Aerial scene object inventories:
........

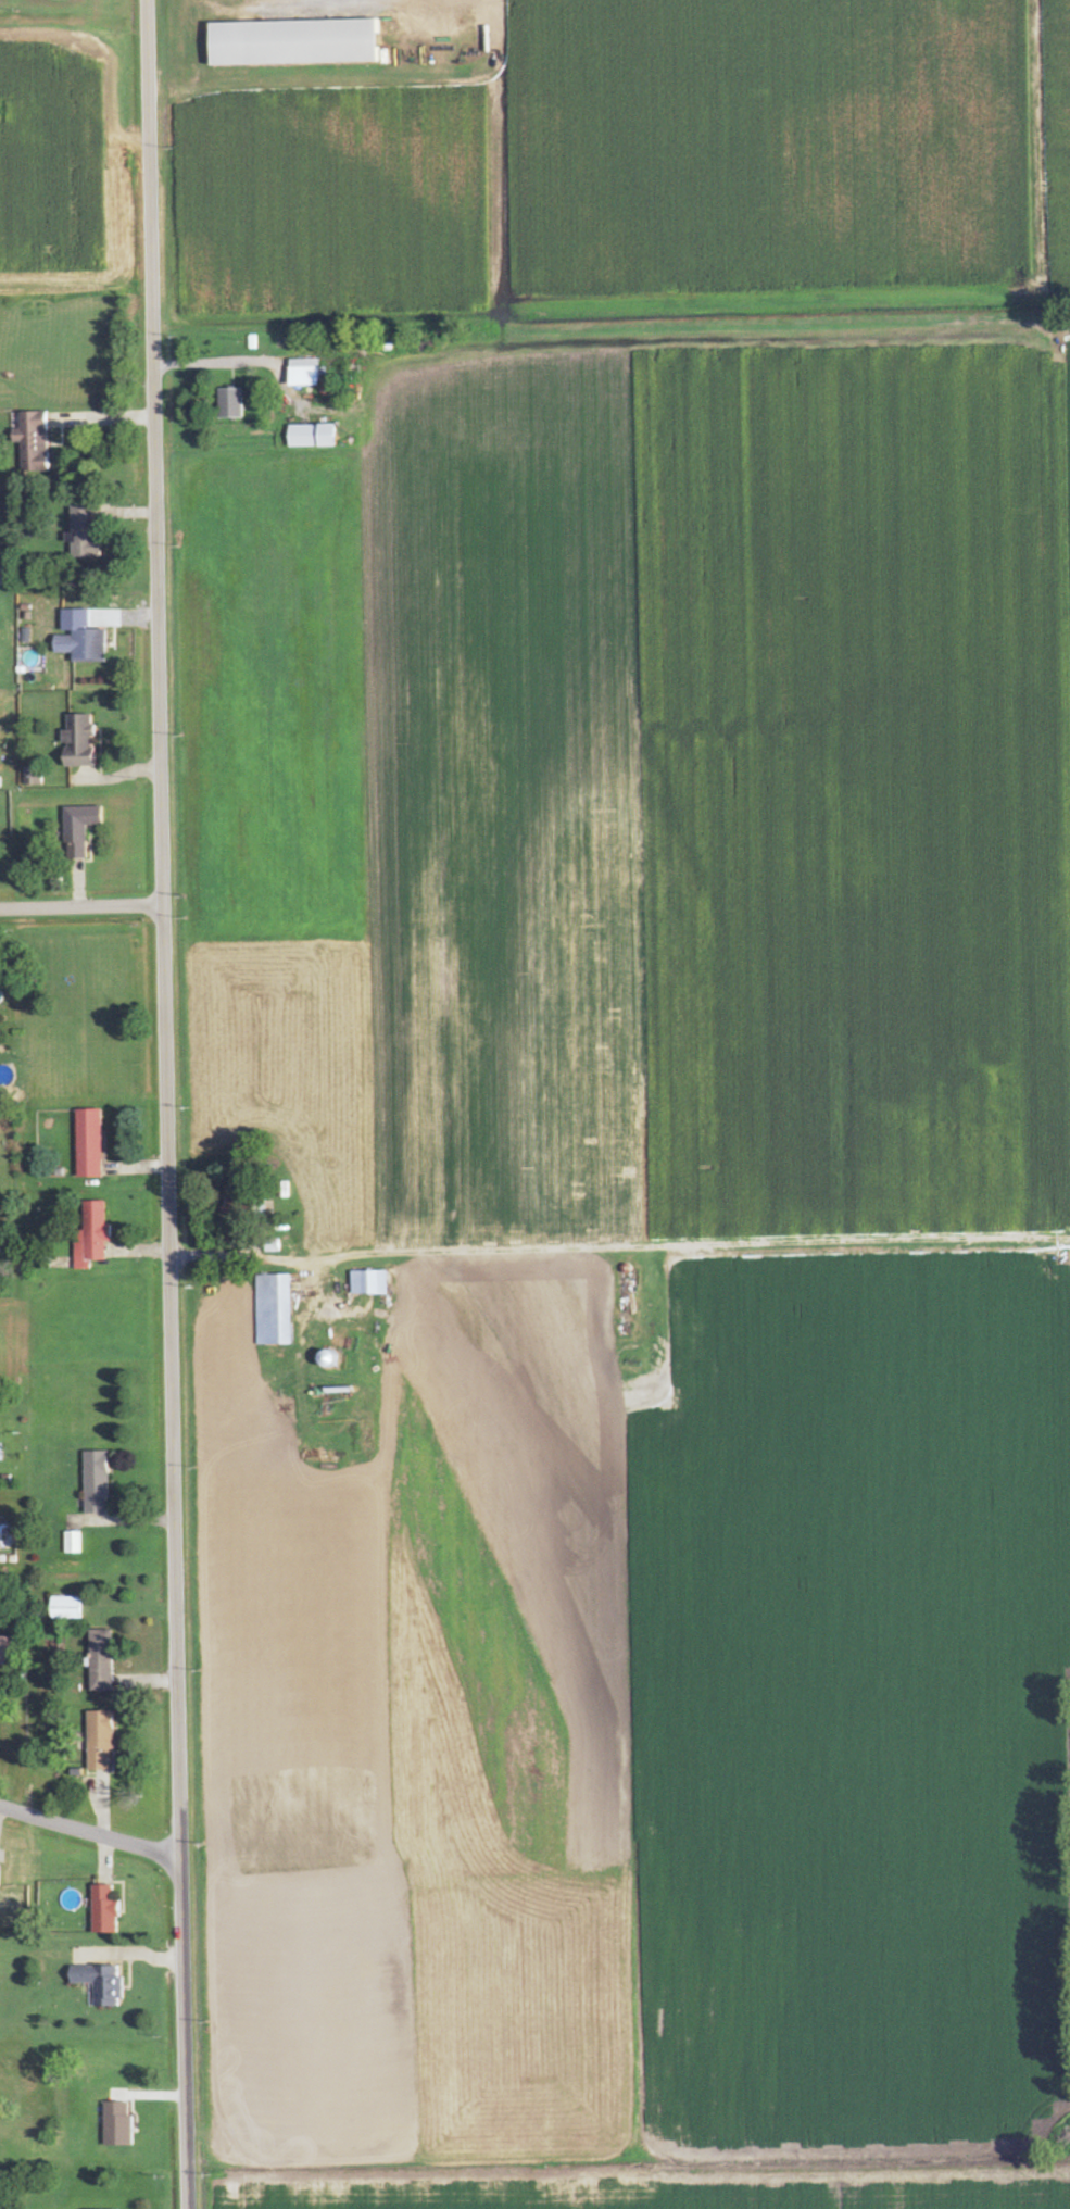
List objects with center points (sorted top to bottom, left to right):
building: (291, 42)
building: (303, 372)
building: (229, 403)
building: (310, 436)
building: (33, 441)
building: (83, 531)
building: (80, 638)
building: (79, 742)
building: (79, 830)
road: (80, 906)
road: (166, 1104)
building: (89, 1142)
building: (92, 1235)
road: (267, 1255)
building: (368, 1282)
building: (273, 1309)
building: (324, 1358)
building: (96, 1482)
building: (72, 1542)
building: (65, 1607)
building: (6, 1651)
building: (100, 1660)
building: (99, 1739)
road: (90, 1830)
building: (104, 1910)
building: (99, 1983)
building: (117, 2124)

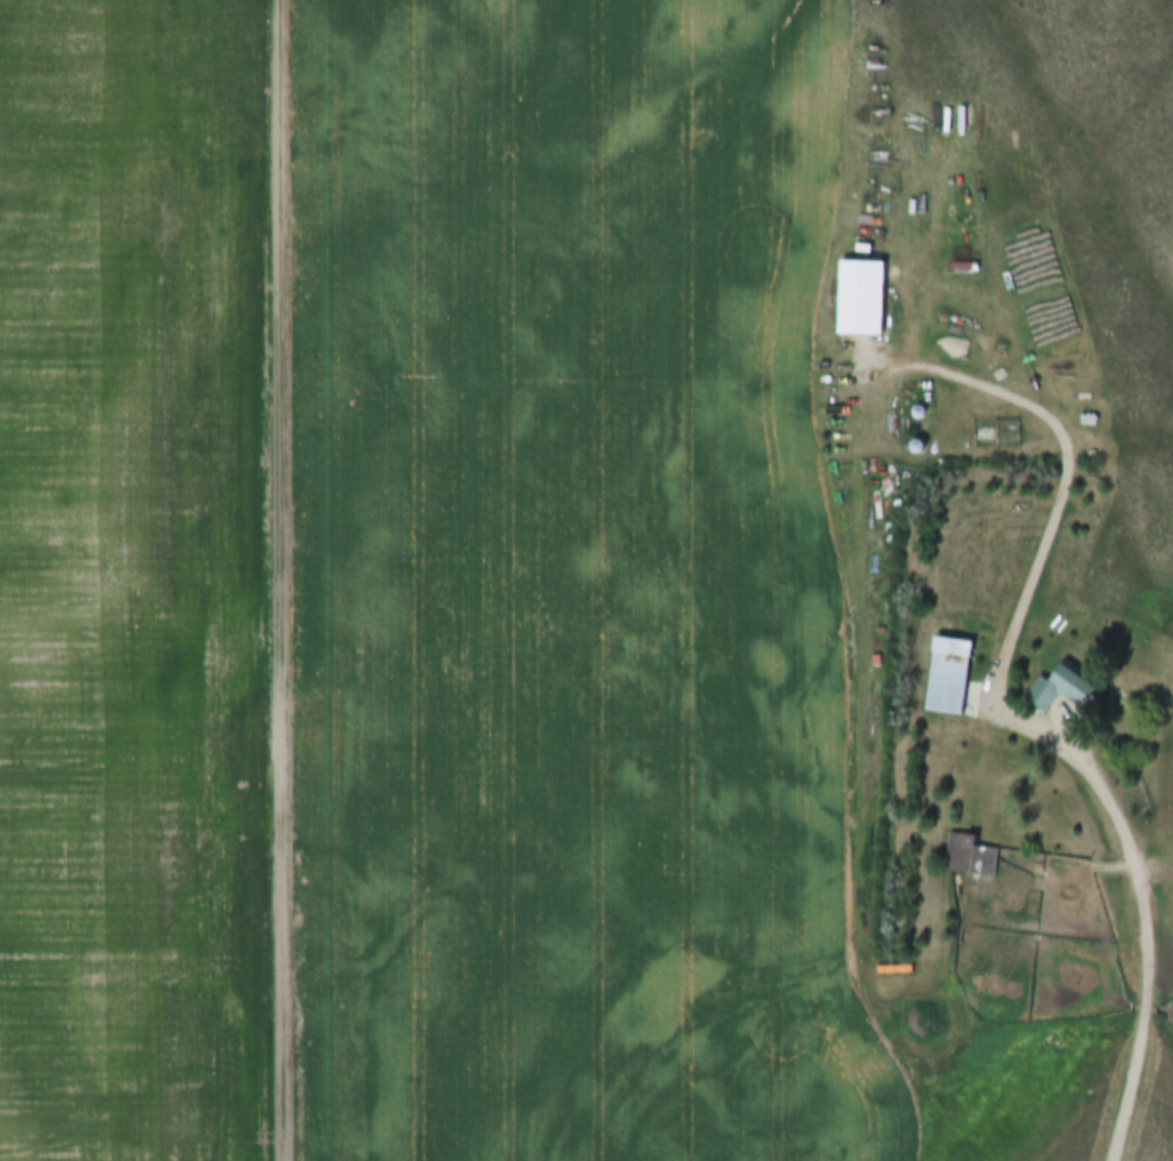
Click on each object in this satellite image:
road: (570, 383)
road: (1072, 464)
road: (278, 580)
building: (953, 677)
building: (1065, 691)
building: (974, 857)
road: (1143, 901)

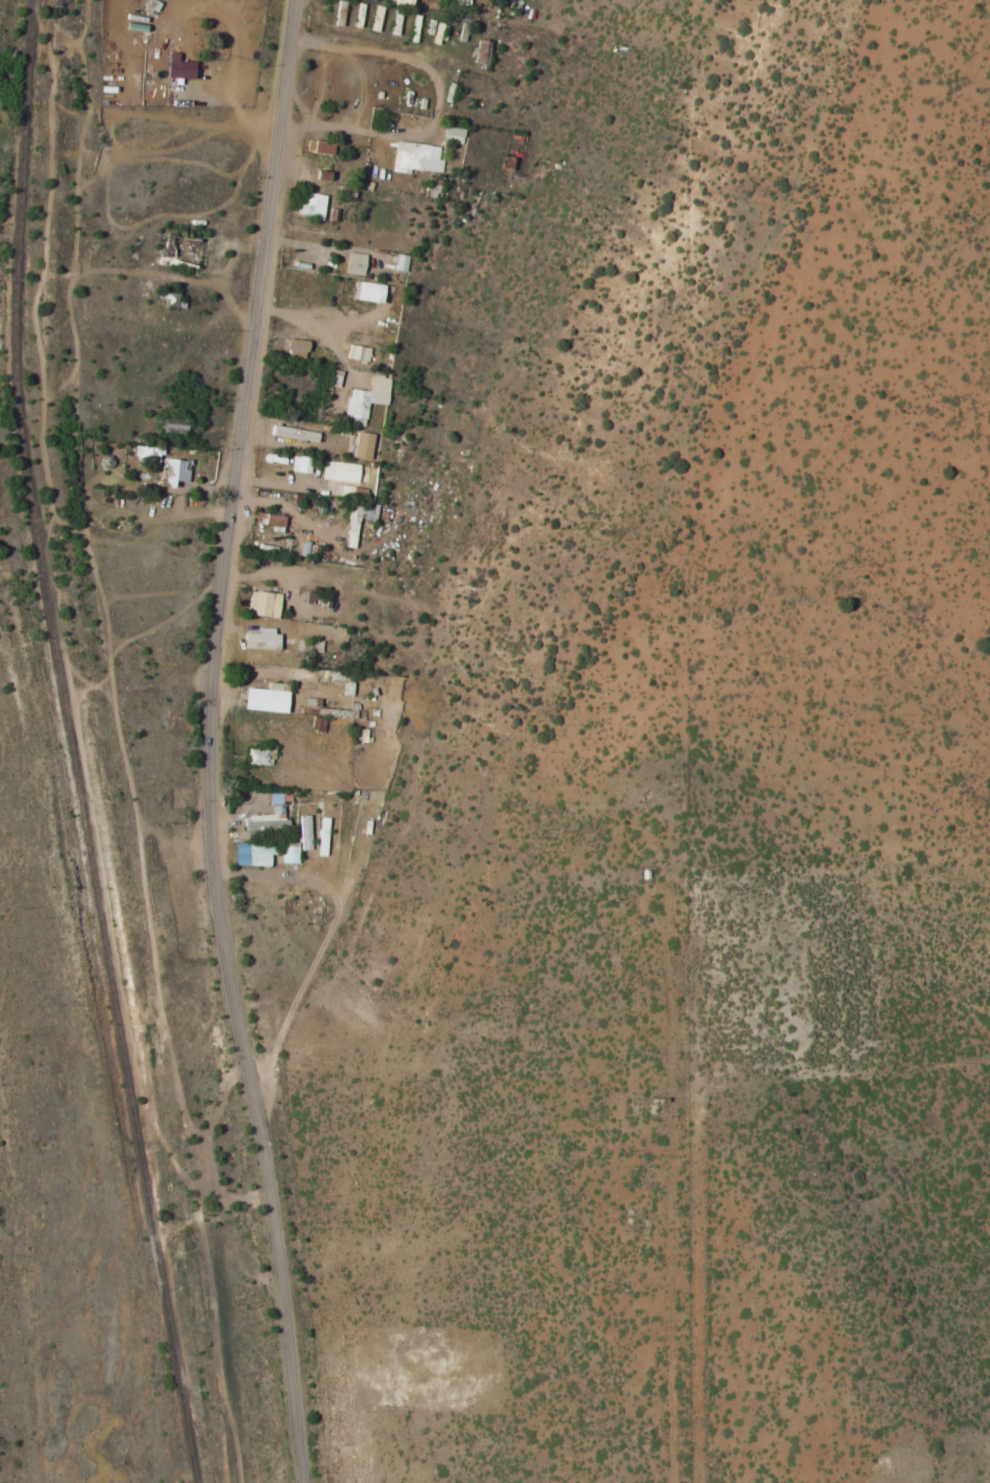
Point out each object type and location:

........

• [WORK INSTRUCTION] Retype the whole of the data verbatim. Skip every picture.

• [ANSWER]
List objects with center points (sorted top to bottom, left to right):
building: (291, 42)
building: (303, 372)
building: (229, 403)
building: (310, 436)
building: (33, 441)
building: (83, 531)
building: (80, 638)
building: (79, 742)
building: (79, 830)
road: (80, 906)
road: (166, 1104)
building: (89, 1142)
building: (92, 1235)
road: (267, 1255)
building: (368, 1282)
building: (273, 1309)
building: (324, 1358)
building: (96, 1482)
building: (72, 1542)
building: (65, 1607)
building: (6, 1651)
building: (100, 1660)
building: (99, 1739)
road: (90, 1830)
building: (104, 1910)
building: (99, 1983)
building: (117, 2124)

Click on each object in this satellite image:
road: (570, 383)
road: (1072, 464)
road: (278, 580)
building: (953, 677)
building: (1065, 691)
building: (974, 857)
road: (1143, 901)

Point out each object type and location:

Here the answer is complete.